Given data >>
#####

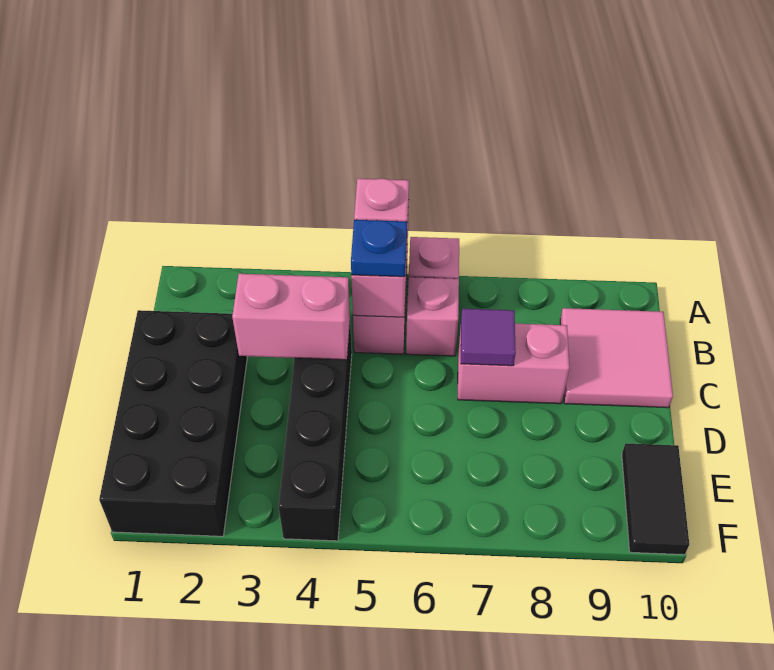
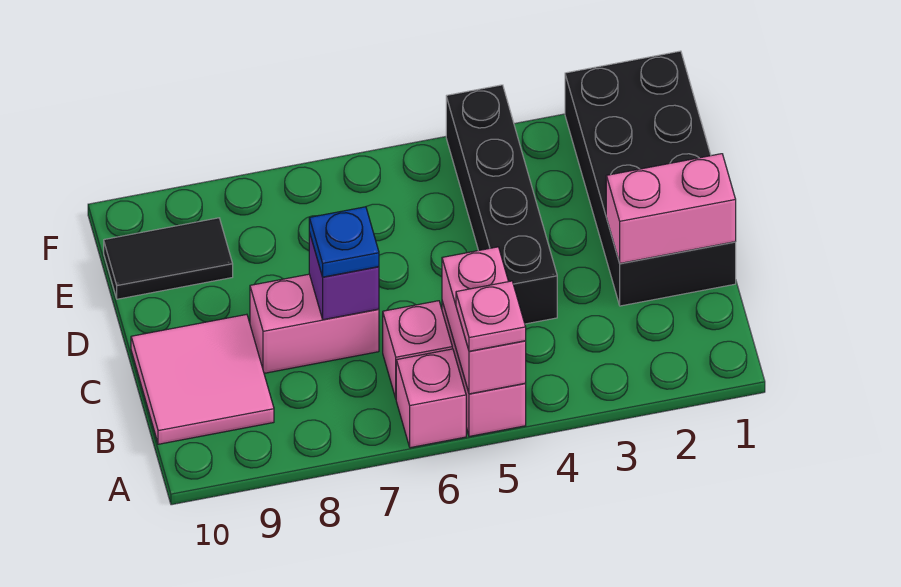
blue plate B5 level 3 -> blue plate C7 level 3
pink brick C3:C4 level 2 -> pink brick C1:C2 level 2
purple tile C7 level 2 -> purple brick C7 level 2
black tile E10:F10 level 1 -> black tile E9:E10 level 1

#####

What you have to do >>
Repeat precisely, and with nothing added, every line from the one containing "pink brick C3:C4" to the last line of the listing above.

Solution below >>
pink brick C3:C4 level 2 -> pink brick C1:C2 level 2
purple tile C7 level 2 -> purple brick C7 level 2
black tile E10:F10 level 1 -> black tile E9:E10 level 1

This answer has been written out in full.